All of the data should be restated word for word, with the pictures omitted.
Record extracts START
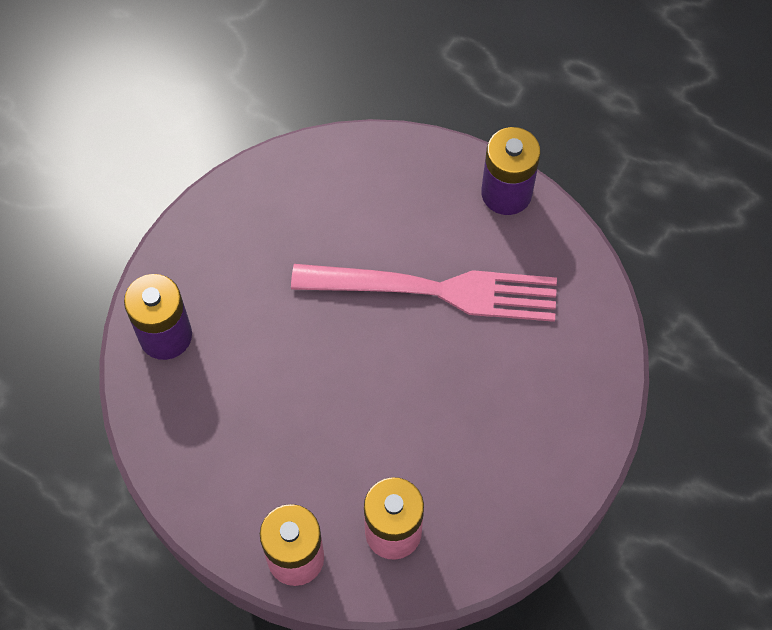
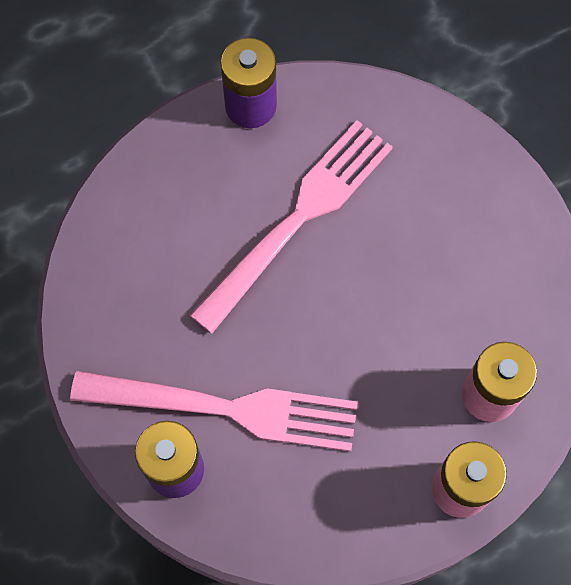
camera: 55 degrees left, 5 degrees up
none -> pink fork [70,371,358,452]

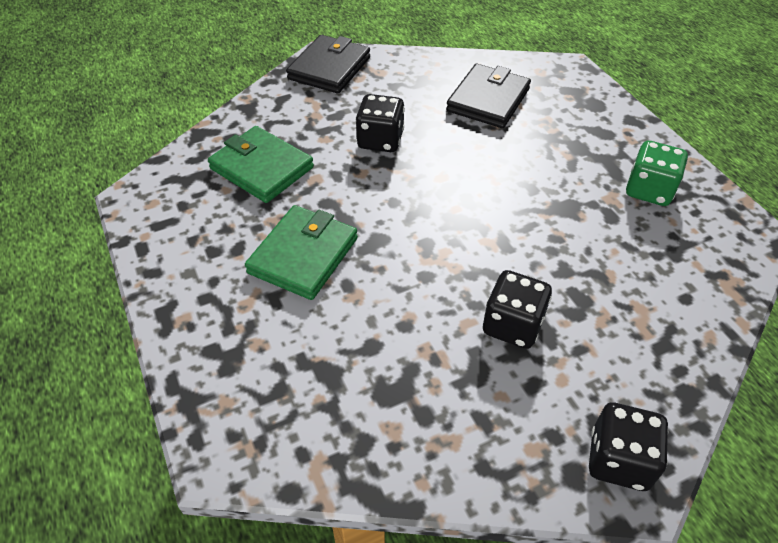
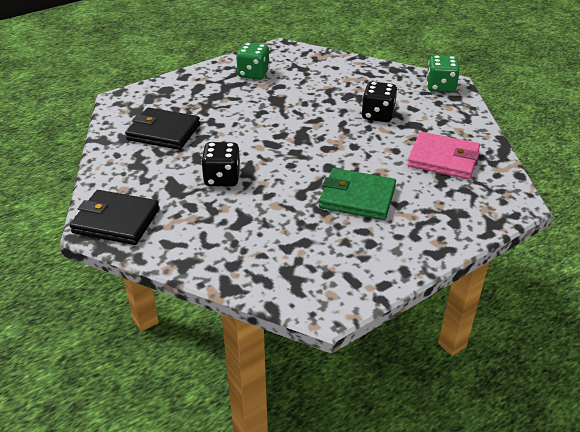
camera: 100 degrees left, 10 degrees down
green wallet [208,126,314,203] -> none
black dice [589,403,668,491] -> green dice [426,55,460,93]
none -> pink wallet [407,132,480,180]

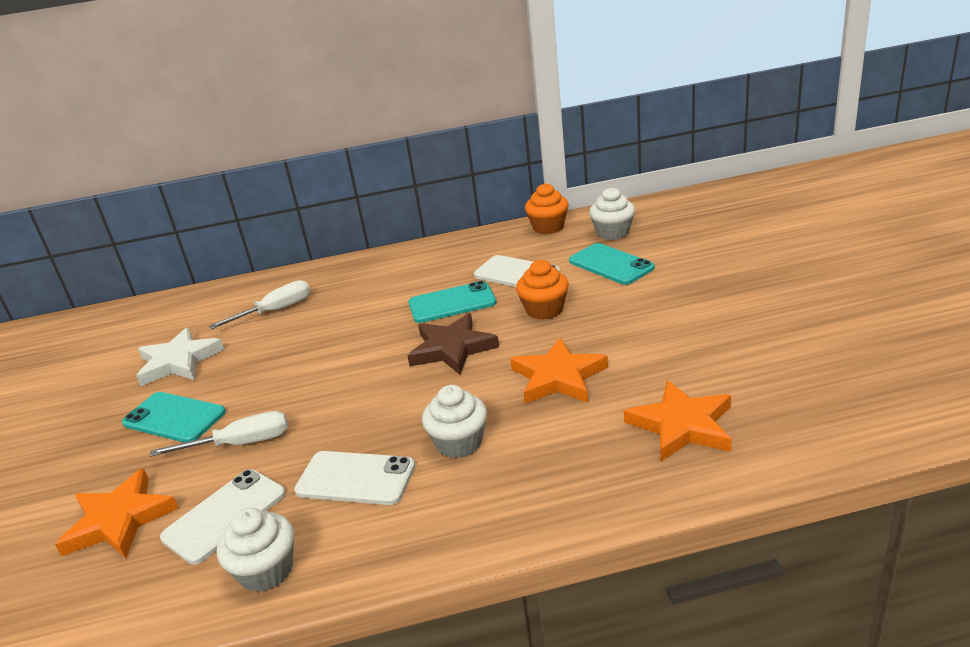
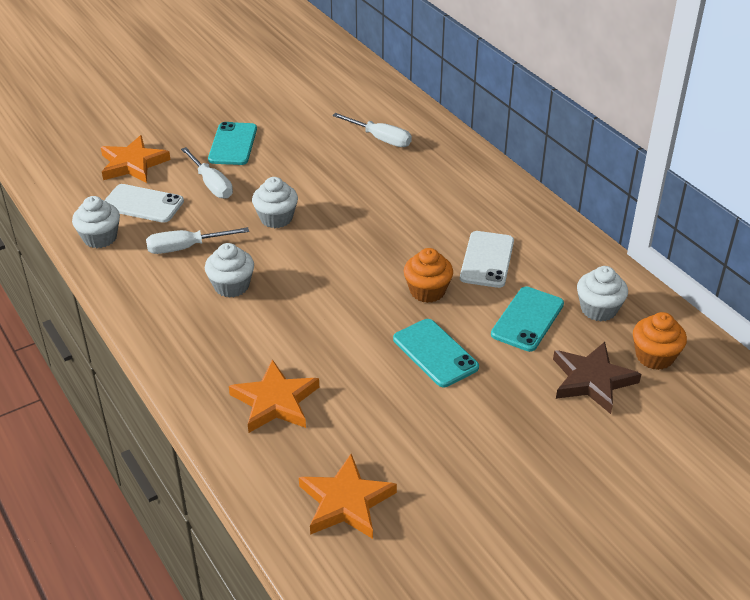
camera: 65 degrees right, 10 degrees up
white star [136,327,224,386] -> none
white phone [294,451,415,505] -> white screwdriver [146,227,249,254]
brown star [407,313,499,375] -> brown star moved to [553,342,641,414]
turquoise phone [408,281,496,323] -> turquoise phone moved to [393,319,479,387]
orange star [510,338,608,404] -> orange star moved to [299,454,397,539]
orange cupcake [525,183,569,234] -> orange cupcake moved to [633,312,687,370]
none -> white cupcake [252,177,298,228]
Record extracts END
__Problem solution__:
camera: 55 degrees left, 5 degrees up
none -> pink fork [70,371,358,452]

camera: 100 degrees left, 10 degrees down
green wallet [208,126,314,203] -> none
black dice [589,403,668,491] -> green dice [426,55,460,93]
none -> pink wallet [407,132,480,180]

camera: 65 degrees right, 10 degrees up
white star [136,327,224,386] -> none
white phone [294,451,415,505] -> white screwdriver [146,227,249,254]
brown star [407,313,499,375] -> brown star moved to [553,342,641,414]
turquoise phone [408,281,496,323] -> turquoise phone moved to [393,319,479,387]
orange star [510,338,608,404] -> orange star moved to [299,454,397,539]
orange cupcake [525,183,569,234] -> orange cupcake moved to [633,312,687,370]
none -> white cupcake [252,177,298,228]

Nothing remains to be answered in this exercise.